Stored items
################

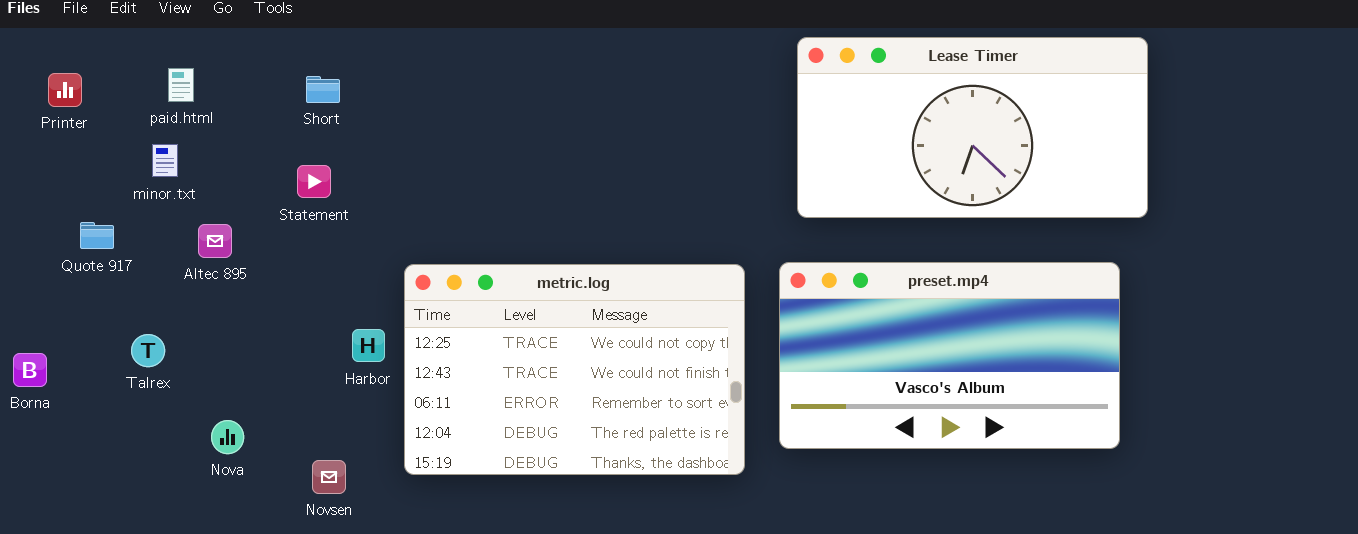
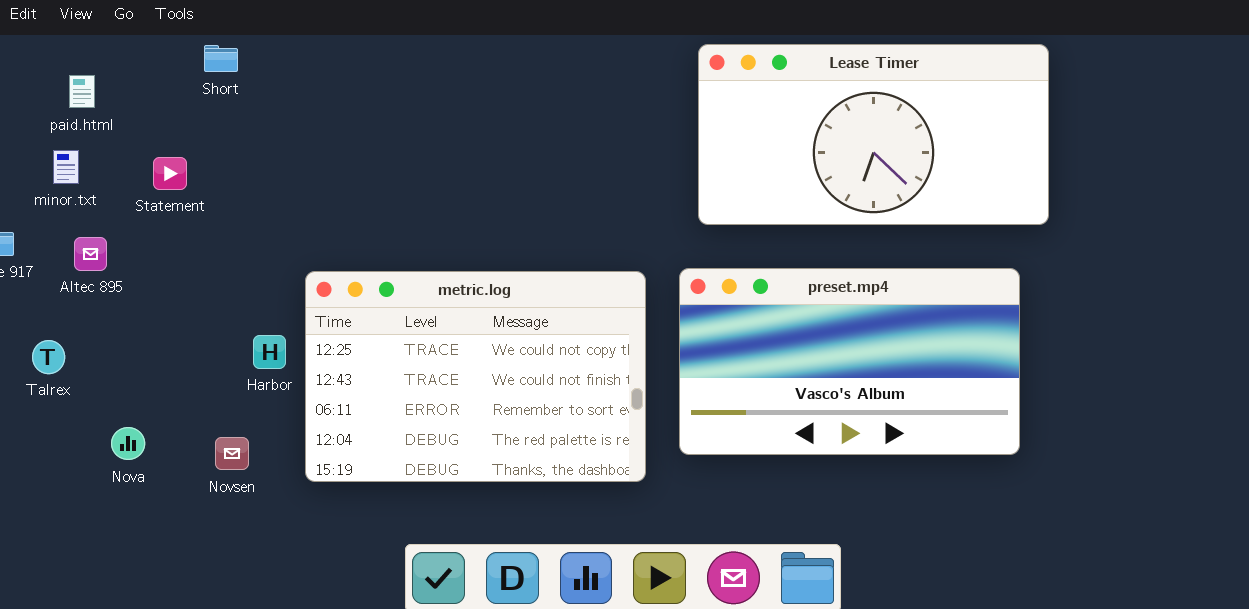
Short: [306,76,340,103] -> [204,45,238,72], moved
Statement: [297,165,331,198] -> [153,157,187,190], moved
Altec 895: [198,224,232,258] -> [74,237,107,271], moved
Novsen: [312,460,346,494] -> [215,437,249,470], moved

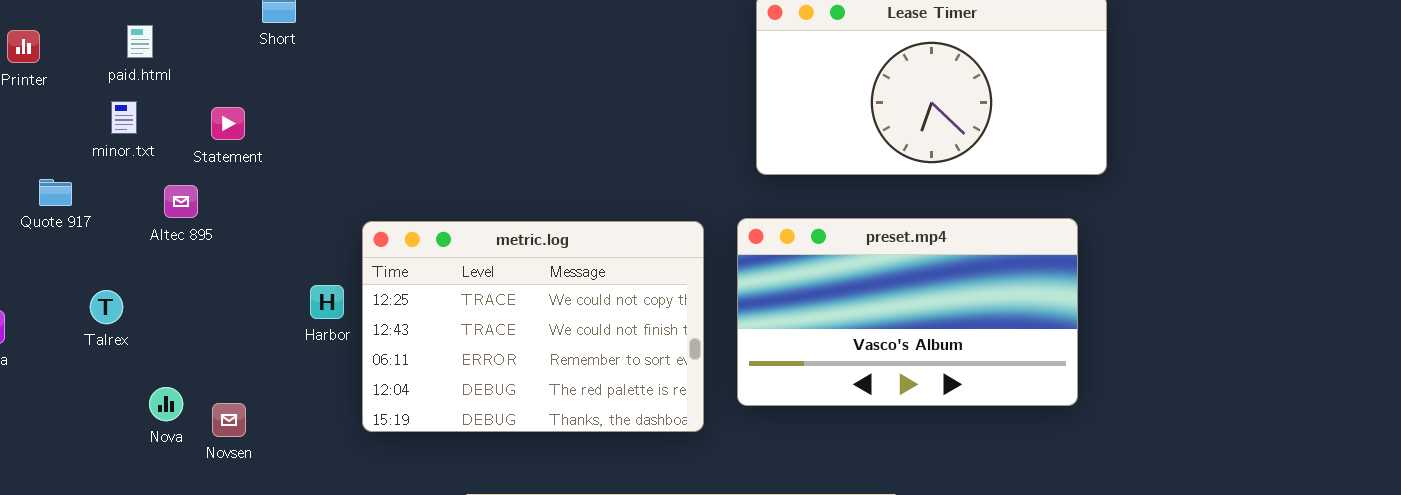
Altec 895: [74,237,107,271] -> [164,185,198,218], moved
Nova: [111,427,145,460] -> [149,387,183,421], moved
Novsen: [215,437,249,470] -> [212,403,246,437], moved

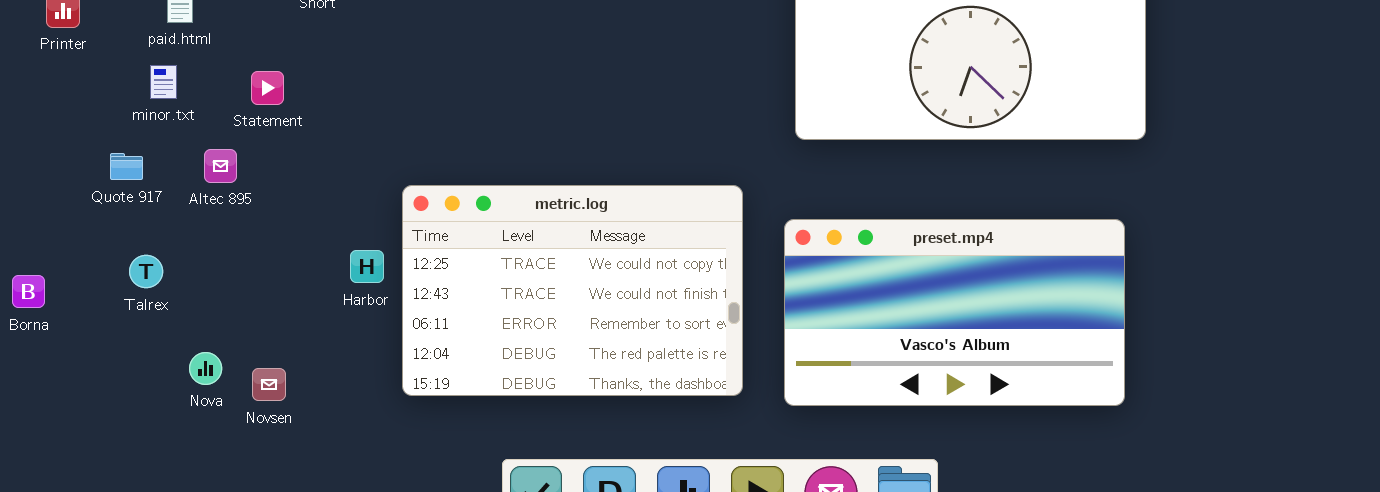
Quote 917: [39,179,72,206] -> [110,153,143,180], moved
preset.mp4: [737,218,1078,406] -> [784,219,1125,406], moved

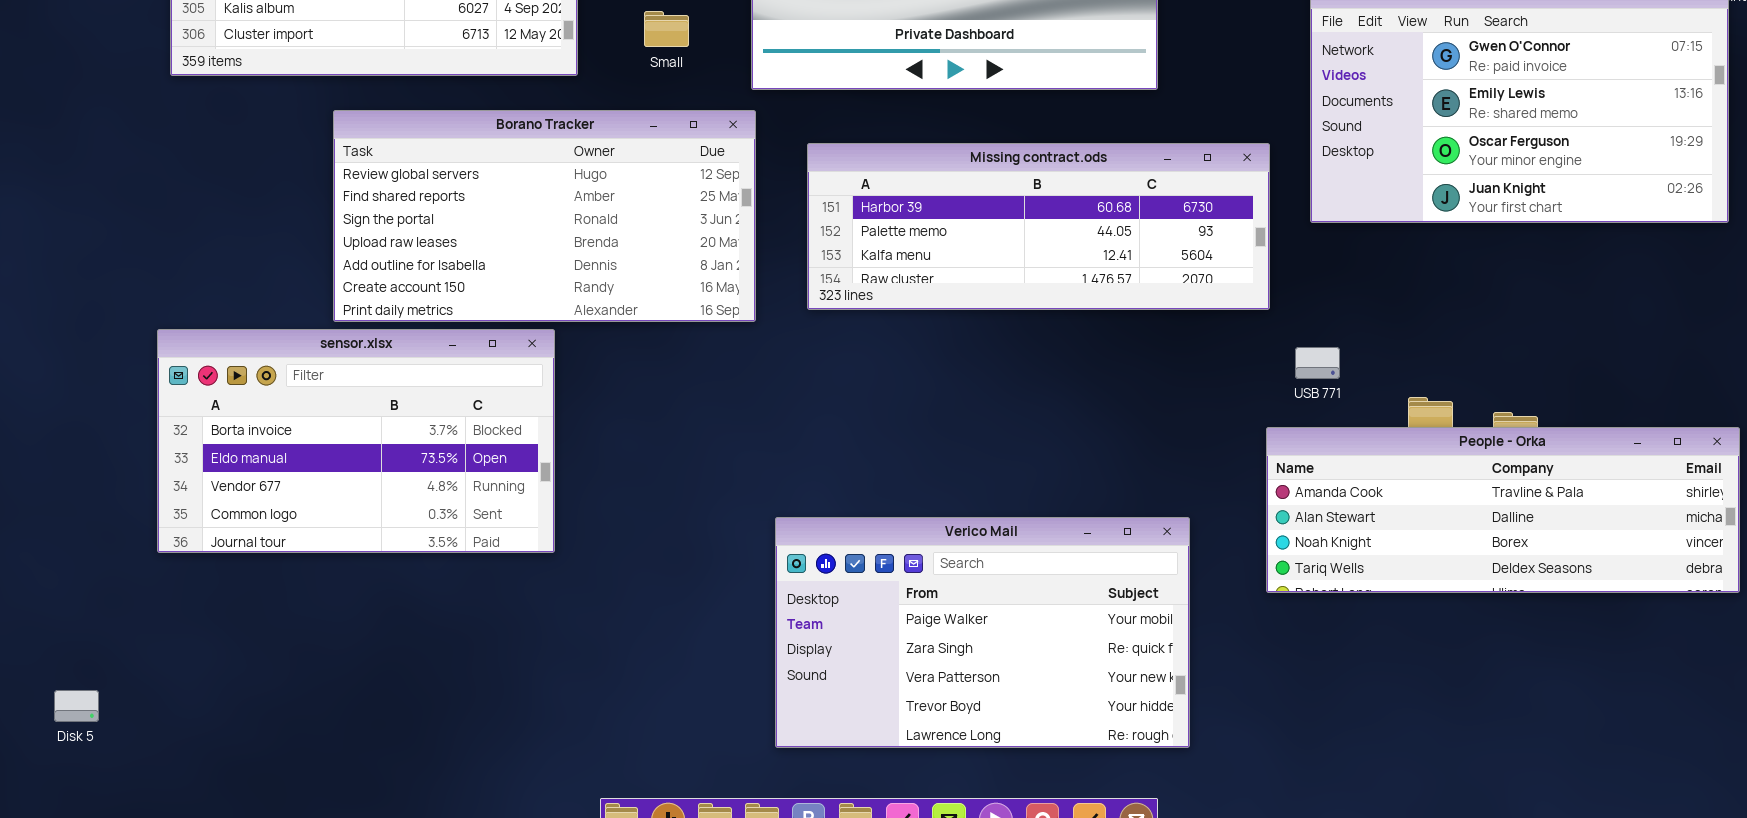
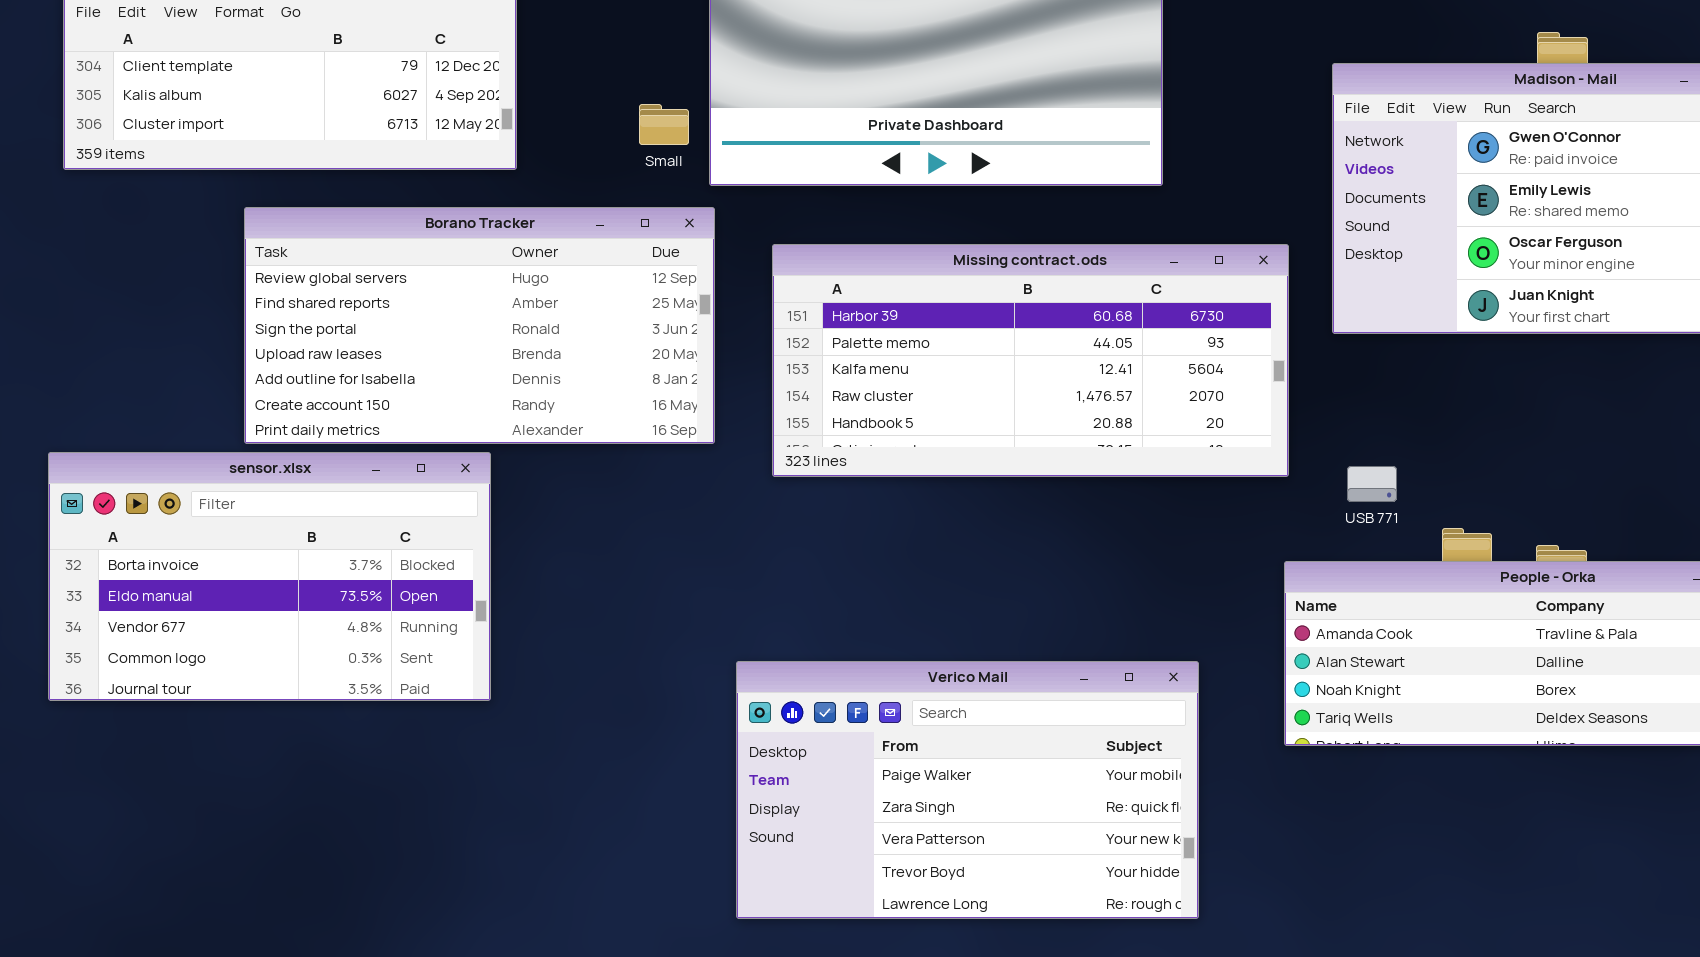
Small: [644,11,689,47] -> [639,104,689,145], moved
Missing contract.ods: [807,143,1270,310] -> [772,244,1289,477], resized
USB 771: [1295,347,1340,379] -> [1347,466,1397,502], moved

################

Only lines holding the string "moved" are wanted; gather each one from the entries above.

Short: [306,76,340,103] -> [204,45,238,72], moved
Statement: [297,165,331,198] -> [153,157,187,190], moved
Altec 895: [198,224,232,258] -> [74,237,107,271], moved
Novsen: [312,460,346,494] -> [215,437,249,470], moved
Altec 895: [74,237,107,271] -> [164,185,198,218], moved
Nova: [111,427,145,460] -> [149,387,183,421], moved
Novsen: [215,437,249,470] -> [212,403,246,437], moved
Quote 917: [39,179,72,206] -> [110,153,143,180], moved
preset.mp4: [737,218,1078,406] -> [784,219,1125,406], moved
Small: [644,11,689,47] -> [639,104,689,145], moved
USB 771: [1295,347,1340,379] -> [1347,466,1397,502], moved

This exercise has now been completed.